> PROBLEM TO WORK ON:
Apart from the images, the records below need to be copied exactly.
(DATA TO USE begins)
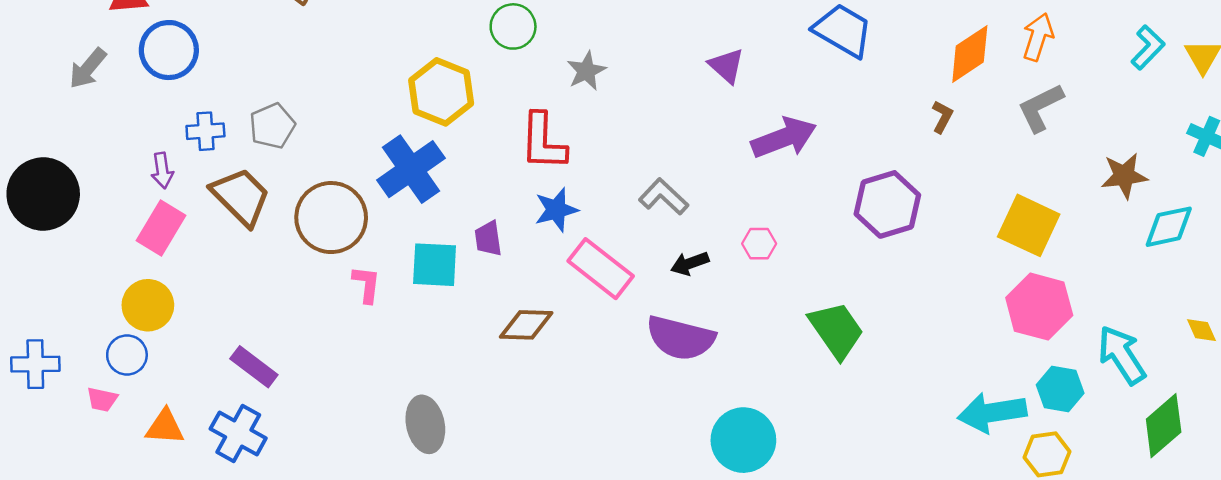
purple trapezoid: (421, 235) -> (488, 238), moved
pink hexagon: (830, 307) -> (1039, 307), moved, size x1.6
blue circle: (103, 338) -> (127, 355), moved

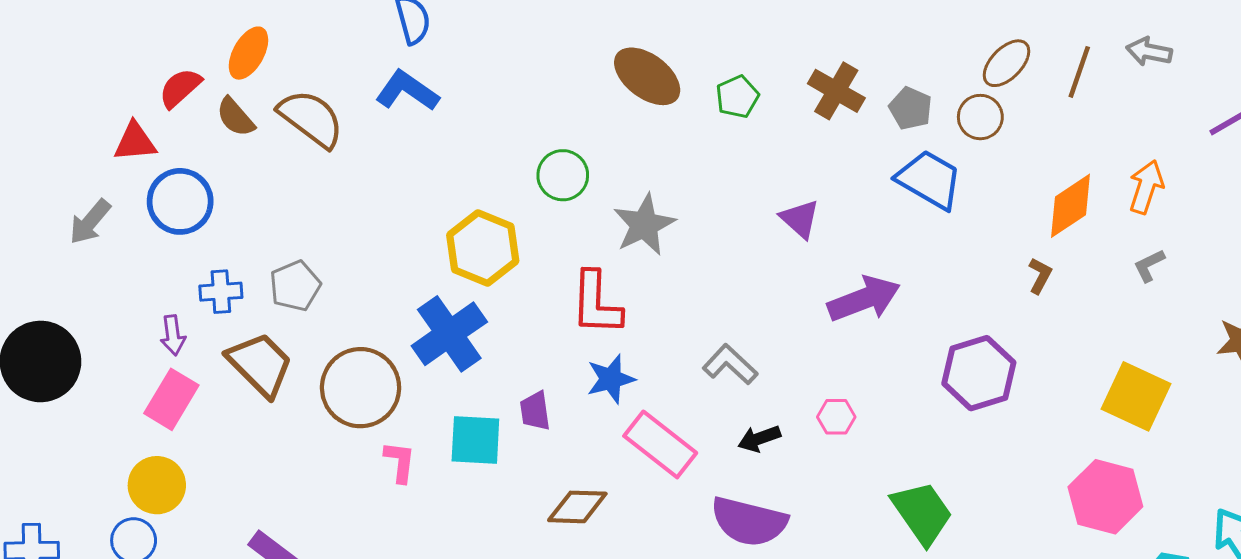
gray star: (586, 71) -> (644, 225), size x1.4
gray L-shape: (1040, 108) -> (1149, 265), size x0.6
pink hexagon: (1039, 307) -> (1105, 497), moved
(DATA TO USE ends)
> YOUR SOLUTION:
purple trapezoid: (421, 235) -> (488, 238), moved
pink hexagon: (830, 307) -> (1039, 307), moved, size x1.6
blue circle: (103, 338) -> (127, 355), moved

gray star: (586, 71) -> (644, 225), size x1.4
gray L-shape: (1040, 108) -> (1149, 265), size x0.6
pink hexagon: (1039, 307) -> (1105, 497), moved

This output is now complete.